# AIM OF THE EXERCISE
Pull out every line below that contains the string "reading" and copy each one unchanged.

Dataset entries
------------

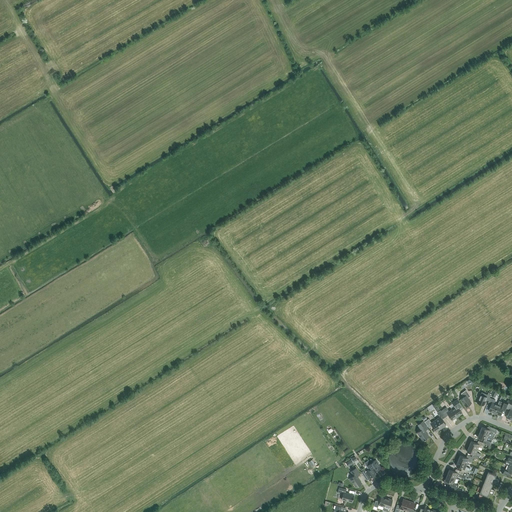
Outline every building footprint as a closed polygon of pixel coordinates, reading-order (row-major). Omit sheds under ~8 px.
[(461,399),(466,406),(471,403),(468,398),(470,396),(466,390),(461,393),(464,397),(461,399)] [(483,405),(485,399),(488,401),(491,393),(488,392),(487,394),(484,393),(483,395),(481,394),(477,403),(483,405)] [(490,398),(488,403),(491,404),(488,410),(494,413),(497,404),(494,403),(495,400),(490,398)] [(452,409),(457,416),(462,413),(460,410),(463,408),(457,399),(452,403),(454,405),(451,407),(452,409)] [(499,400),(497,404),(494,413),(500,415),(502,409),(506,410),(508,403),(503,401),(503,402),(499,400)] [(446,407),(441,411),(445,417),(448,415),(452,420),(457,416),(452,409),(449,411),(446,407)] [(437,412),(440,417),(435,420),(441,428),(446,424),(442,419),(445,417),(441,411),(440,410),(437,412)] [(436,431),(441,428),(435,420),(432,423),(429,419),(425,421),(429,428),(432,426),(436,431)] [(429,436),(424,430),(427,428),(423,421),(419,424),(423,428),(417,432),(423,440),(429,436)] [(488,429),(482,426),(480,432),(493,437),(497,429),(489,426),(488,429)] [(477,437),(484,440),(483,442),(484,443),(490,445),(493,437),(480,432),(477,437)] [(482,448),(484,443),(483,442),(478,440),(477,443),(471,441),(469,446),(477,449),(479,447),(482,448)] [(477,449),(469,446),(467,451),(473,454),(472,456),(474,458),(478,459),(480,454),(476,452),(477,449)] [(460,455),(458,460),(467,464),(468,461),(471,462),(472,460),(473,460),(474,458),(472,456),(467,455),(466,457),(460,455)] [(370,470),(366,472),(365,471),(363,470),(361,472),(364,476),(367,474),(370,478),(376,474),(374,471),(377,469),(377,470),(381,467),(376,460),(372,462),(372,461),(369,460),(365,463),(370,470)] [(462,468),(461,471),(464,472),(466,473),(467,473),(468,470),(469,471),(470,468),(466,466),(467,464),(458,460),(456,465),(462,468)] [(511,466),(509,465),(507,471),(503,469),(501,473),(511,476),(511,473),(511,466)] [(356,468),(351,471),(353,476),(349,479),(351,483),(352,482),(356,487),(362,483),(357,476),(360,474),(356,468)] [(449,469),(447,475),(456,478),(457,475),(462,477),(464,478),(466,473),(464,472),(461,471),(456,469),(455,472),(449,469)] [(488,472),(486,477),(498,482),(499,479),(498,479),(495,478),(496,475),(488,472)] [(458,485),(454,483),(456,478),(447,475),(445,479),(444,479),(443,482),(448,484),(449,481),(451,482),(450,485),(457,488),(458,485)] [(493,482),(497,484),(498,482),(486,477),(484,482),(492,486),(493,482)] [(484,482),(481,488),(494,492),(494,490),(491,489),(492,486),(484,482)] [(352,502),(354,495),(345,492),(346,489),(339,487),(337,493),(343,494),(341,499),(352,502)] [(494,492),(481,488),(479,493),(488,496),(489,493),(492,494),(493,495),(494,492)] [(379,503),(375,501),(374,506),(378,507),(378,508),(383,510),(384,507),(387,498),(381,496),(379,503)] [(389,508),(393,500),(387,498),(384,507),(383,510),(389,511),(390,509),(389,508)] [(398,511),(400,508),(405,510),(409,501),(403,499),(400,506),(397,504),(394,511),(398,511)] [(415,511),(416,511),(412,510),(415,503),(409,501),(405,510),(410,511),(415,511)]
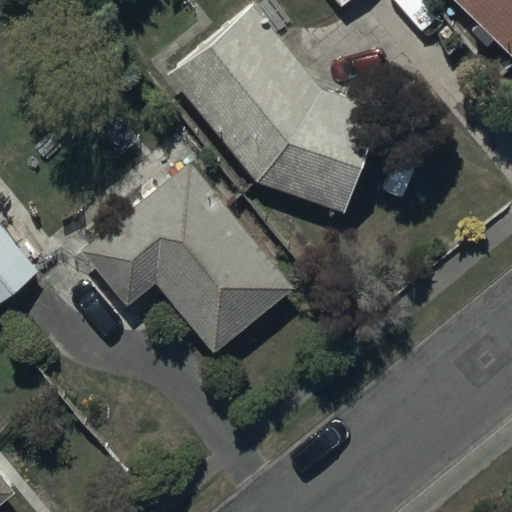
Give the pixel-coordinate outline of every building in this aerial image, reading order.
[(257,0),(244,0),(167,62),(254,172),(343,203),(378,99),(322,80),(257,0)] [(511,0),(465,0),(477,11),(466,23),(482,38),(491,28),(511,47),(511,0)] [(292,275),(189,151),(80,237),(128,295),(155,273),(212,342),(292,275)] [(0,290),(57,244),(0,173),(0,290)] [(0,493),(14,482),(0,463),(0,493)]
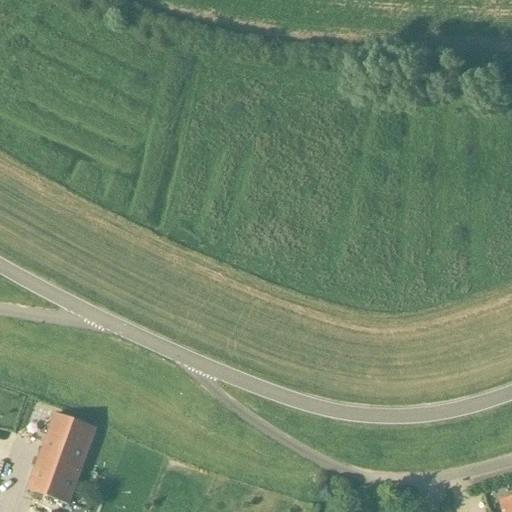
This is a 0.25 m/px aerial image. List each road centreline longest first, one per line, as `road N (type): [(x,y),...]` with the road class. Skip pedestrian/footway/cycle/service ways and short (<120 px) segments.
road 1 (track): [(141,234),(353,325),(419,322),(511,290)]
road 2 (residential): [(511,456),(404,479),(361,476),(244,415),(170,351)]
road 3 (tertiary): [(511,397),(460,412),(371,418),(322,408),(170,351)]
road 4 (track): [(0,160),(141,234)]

------------

# THE REPLY
Outline every building footprint as a closed polygon of pixel coordinates, reading-order (row-major). Omit sheds under ~8 px.
Give the pixel-coordinate outline of every building in this aerial image, reading order.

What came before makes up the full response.